Gather every row below that contains the string "Total" and copy each one in full. Treat uppercase and lowercase letters as different.

++++++

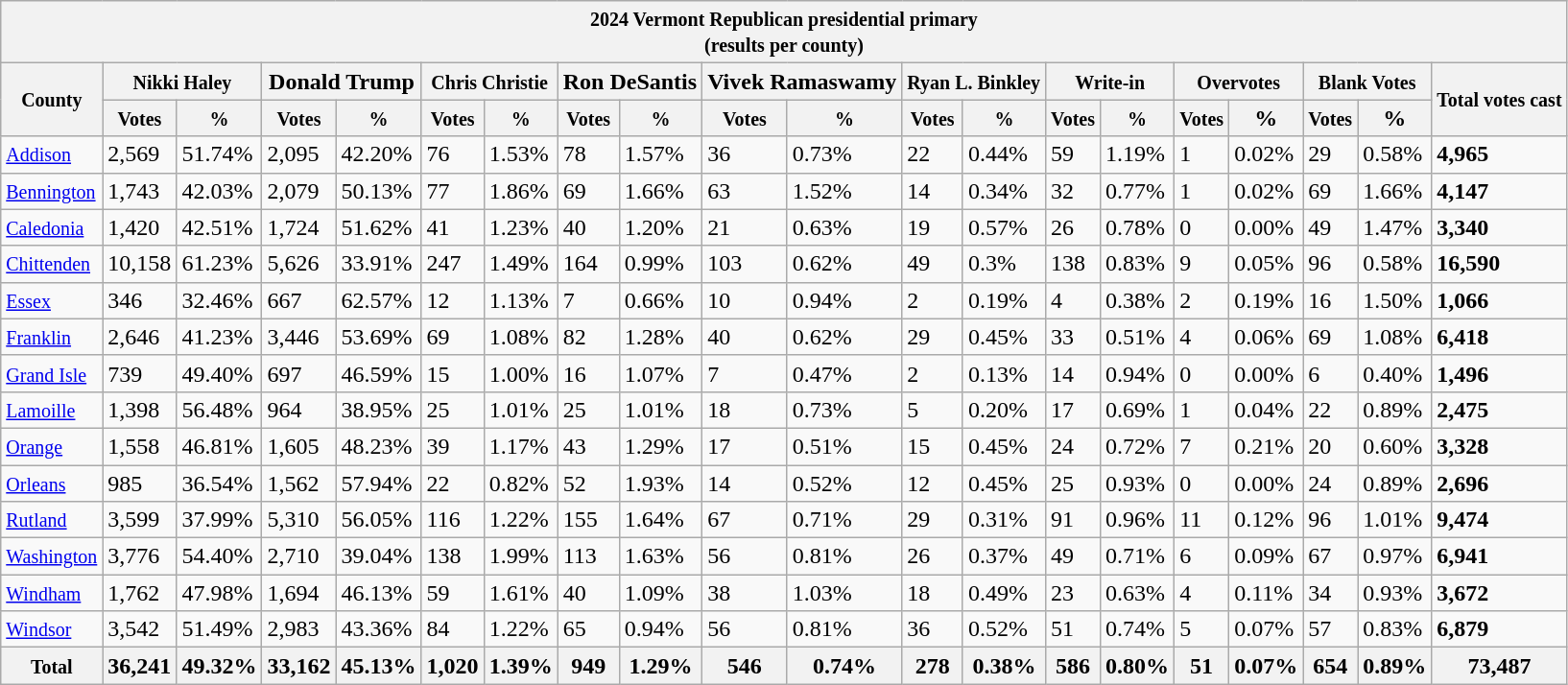
23 [1073, 593]
76 [453, 154]
346 [140, 300]
45.13% [378, 666]
1.39% [520, 666]
Chris Christie [489, 82]
1.20% [660, 227]
949 [588, 666]
51.62% [378, 227]
9,474 [1499, 520]
116 [453, 520]
41.23% [219, 337]
1.63% [660, 557]
1.28% [660, 337]
62.57% [378, 300]
46.81% [219, 446]
46.13% [378, 593]
51.74% [219, 154]
0.06% [1267, 337]
985 [140, 483]
57 [1330, 630]
21 [745, 227]
1,605 [299, 446]
6,418 [1499, 337]
0.60% [1395, 446]
56.05% [378, 520]
Orleans [52, 483]
56.48% [219, 410]
2,475 [1499, 410]
11 [1201, 520]
52 [588, 483]
42.20% [378, 154]
1.47% [1395, 227]
84 [453, 630]
1.07% [660, 373]
1,762 [140, 593]
1.17% [520, 446]
36,241 [140, 666]
0.97% [1395, 557]
51.49% [219, 630]
82 [588, 337]
42.03% [219, 191]
1.61% [520, 593]
9 [1201, 264]
Franklin [52, 337]
47.98% [219, 593]
49.40% [219, 373]
1.00% [520, 373]
1,496 [1499, 373]
43 [588, 446]
0.44% [1004, 154]
Ryan L. Binkley [974, 82]
77 [453, 191]
10,158 [140, 264]
1.93% [660, 483]
65 [588, 630]
667 [299, 300]
103 [745, 264]
38.95% [378, 410]
Addison [52, 154]
46.59% [378, 373]
78 [588, 154]
10 [745, 300]
Donald Trump [342, 82]
1.52% [844, 191]
697 [299, 373]
1,724 [299, 227]
5,310 [299, 520]
Nikki Haley [182, 82]
57.94% [378, 483]
Lamoille [52, 410]
Overvotes [1239, 82]
Blank Votes [1367, 82]
1.19% [1138, 154]
32 [1073, 191]
1.03% [844, 593]
Write-in [1110, 82]
73,487 [1499, 666]
3,328 [1499, 446]
20 [1330, 446]
2,710 [299, 557]
Washington [52, 557]
2,983 [299, 630]
0.57% [1004, 227]
0.09% [1267, 557]
0.05% [1267, 264]
County [52, 100]
2,696 [1499, 483]
3,542 [140, 630]
0.77% [1138, 191]
63 [745, 191]
586 [1073, 666]
0.3% [1004, 264]
247 [453, 264]
6,879 [1499, 630]
1.09% [660, 593]
33.91% [378, 264]
739 [140, 373]
4,965 [1499, 154]
0.21% [1267, 446]
0.31% [1004, 520]
Grand Isle [52, 373]
36.54% [219, 483]
546 [745, 666]
0.40% [1395, 373]
0.20% [1004, 410]
91 [1073, 520]
1,694 [299, 593]
2,095 [299, 154]
155 [588, 520]
Bennington [52, 191]
1,420 [140, 227]
41 [453, 227]
0.47% [844, 373]
1,398 [140, 410]
1.50% [1395, 300]
1.13% [520, 300]
0.96% [1138, 520]
964 [299, 410]
Total votes cast [1499, 100]
0.37% [1004, 557]
0.11% [1267, 593]
42.51% [219, 227]
0.69% [1138, 410]
3,446 [299, 337]
Ron DeSantis [630, 82]
61.23% [219, 264]
654 [1330, 666]
1,020 [453, 666]
19 [933, 227]
1.99% [520, 557]
Rutland [52, 520]
1,562 [299, 483]
0.04% [1267, 410]
278 [933, 666]
5,626 [299, 264]
164 [588, 264]
0.82% [520, 483]
3,776 [140, 557]
0.99% [660, 264]
43.36% [378, 630]
16,590 [1499, 264]
Essex [52, 300]
Orange [52, 446]
48.23% [378, 446]
Caledonia [52, 227]
39.04% [378, 557]
2,079 [299, 191]
Chittenden [52, 264]
0.13% [1004, 373]
2,569 [140, 154]
0.66% [660, 300]
2024 Vermont Republican presidential primary(results per county) [784, 33]
1,066 [1499, 300]
49.32% [219, 666]
1.64% [660, 520]
50.13% [378, 191]
3,340 [1499, 227]
1,743 [140, 191]
39 [453, 446]
Windsor [52, 630]
1.23% [520, 227]
53.69% [378, 337]
54.40% [219, 557]
113 [588, 557]
1.86% [520, 191]
33 [1073, 337]
2,646 [140, 337]
33,162 [299, 666]
37.99% [219, 520]
34 [1330, 593]
1,558 [140, 446]
1.49% [520, 264]
Vivek Ramaswamy [802, 82]
32.46% [219, 300]
4,147 [1499, 191]
3,672 [1499, 593]
3,599 [140, 520]
0.78% [1138, 227]
38 [745, 593]
6,941 [1499, 557]
Total [52, 666]
0.80% [1138, 666]
0.72% [1138, 446]
0.49% [1004, 593]
0.34% [1004, 191]
1.53% [520, 154]
Windham [52, 593]
0.12% [1267, 520]
1.57% [660, 154]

++++++

*Answer for this exercise:*
Total votes cast [1499, 100]
Total [52, 666]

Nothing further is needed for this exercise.